*** Begin section ***

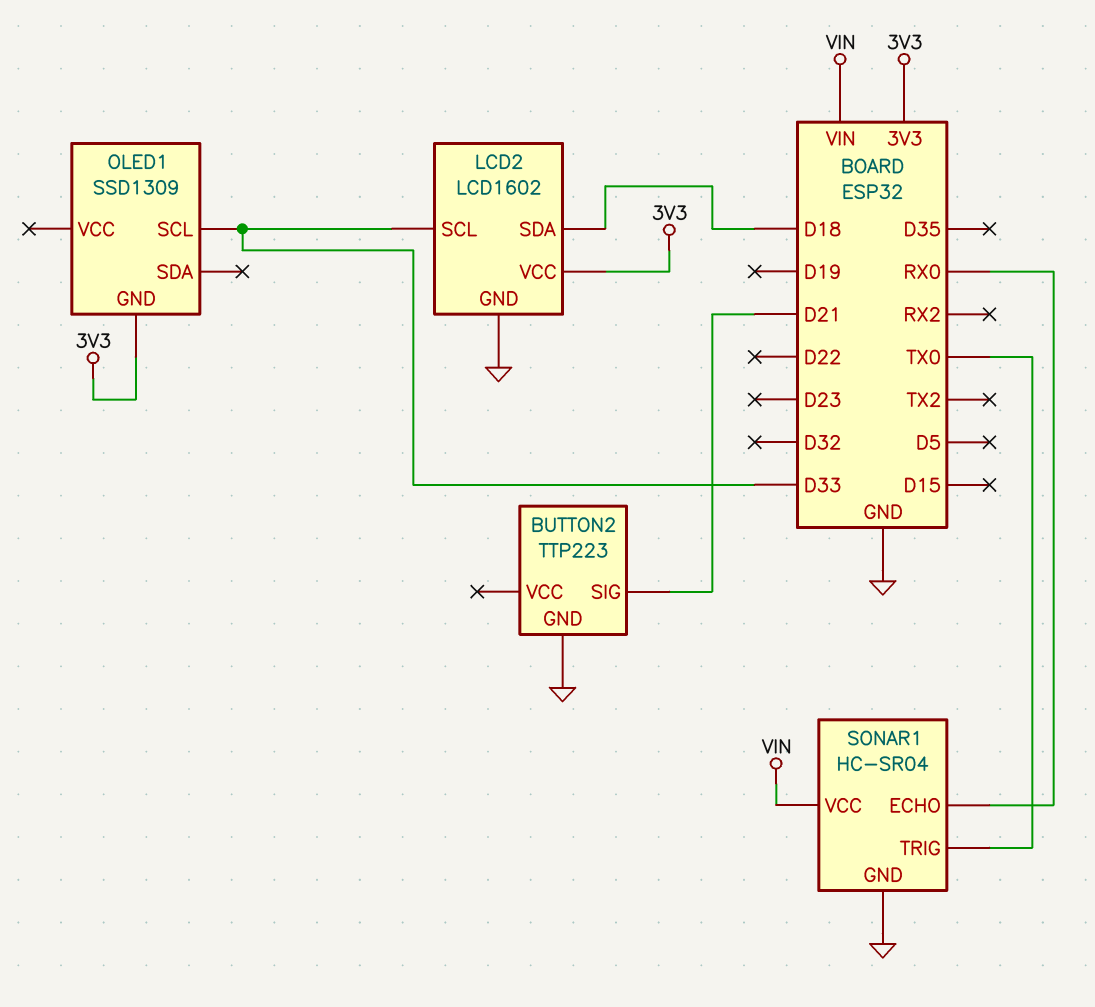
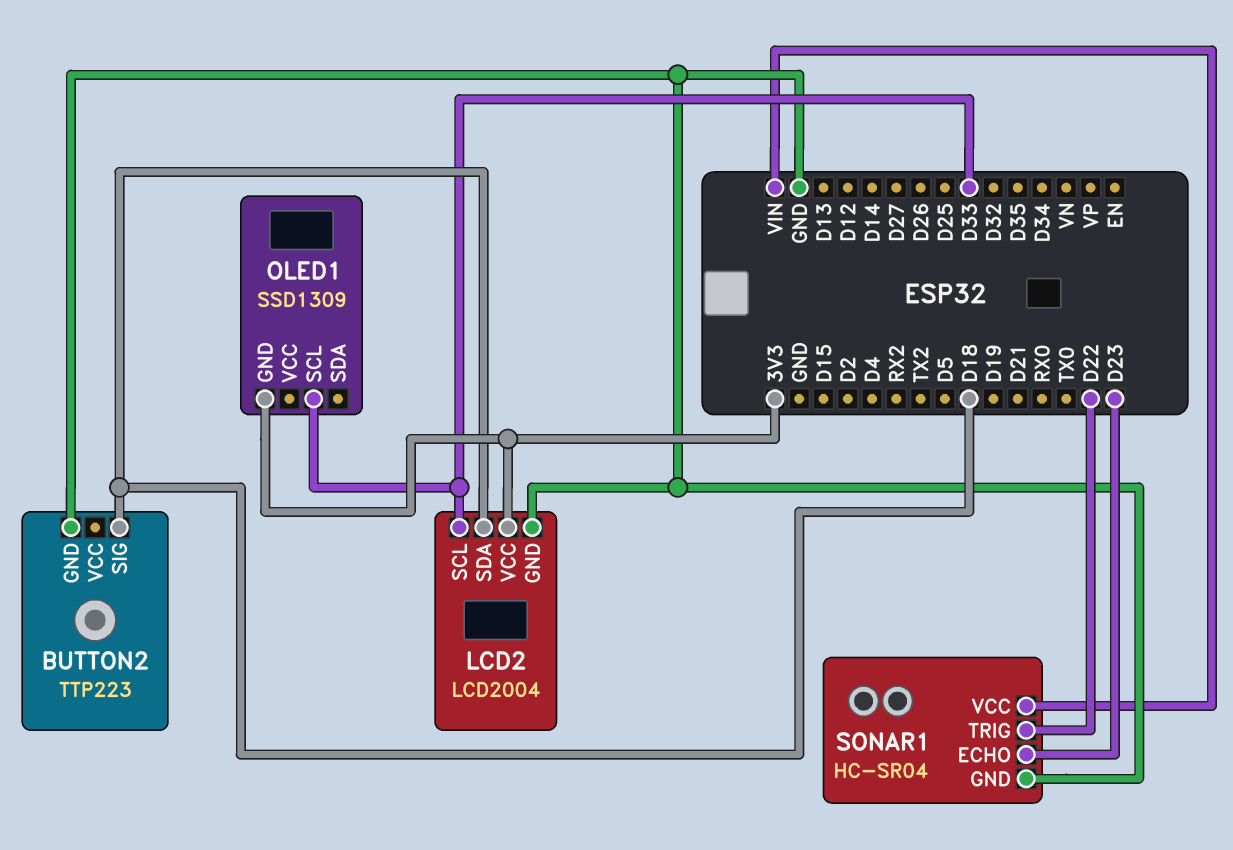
BUTTON2 pin SIG: D21 -> D18
LCD2: LCD1602 -> LCD2004
SONAR1 pin ECHO: RX0 -> D23
SONAR1 pin TRIG: TX0 -> D22

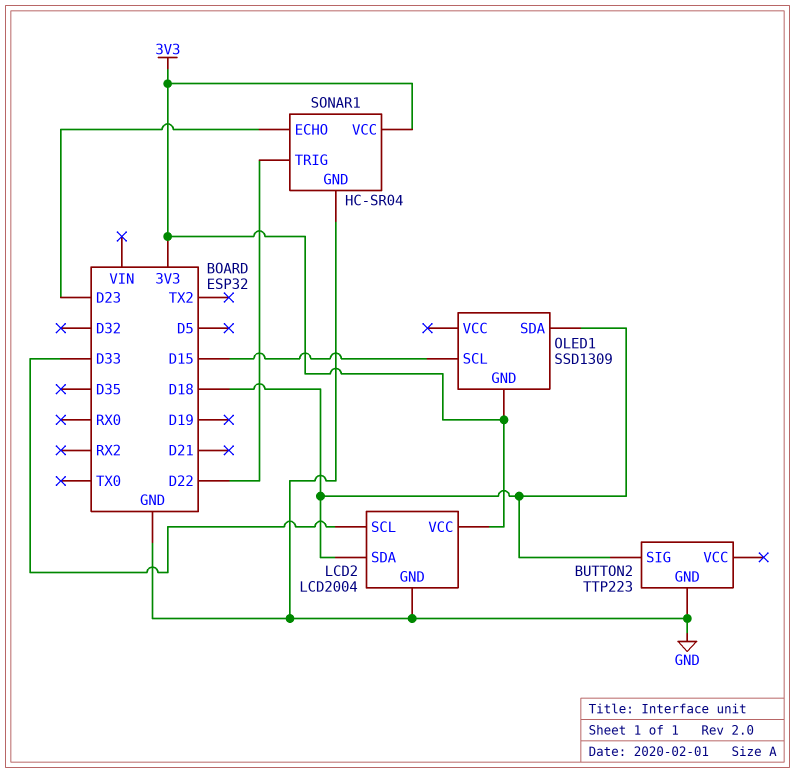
OLED1 pin SCL: D33 -> D15
OLED1 pin SDA: none -> D18
SONAR1 pin VCC: VIN -> 3V3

*** End section ***

▶ [What this task involves] Set each line of the records down again exactly as it reads. Omit the pictures.

▶ [Completed task]
BUTTON2 pin SIG: D21 -> D18
LCD2: LCD1602 -> LCD2004
SONAR1 pin ECHO: RX0 -> D23
SONAR1 pin TRIG: TX0 -> D22

OLED1 pin SCL: D33 -> D15
OLED1 pin SDA: none -> D18
SONAR1 pin VCC: VIN -> 3V3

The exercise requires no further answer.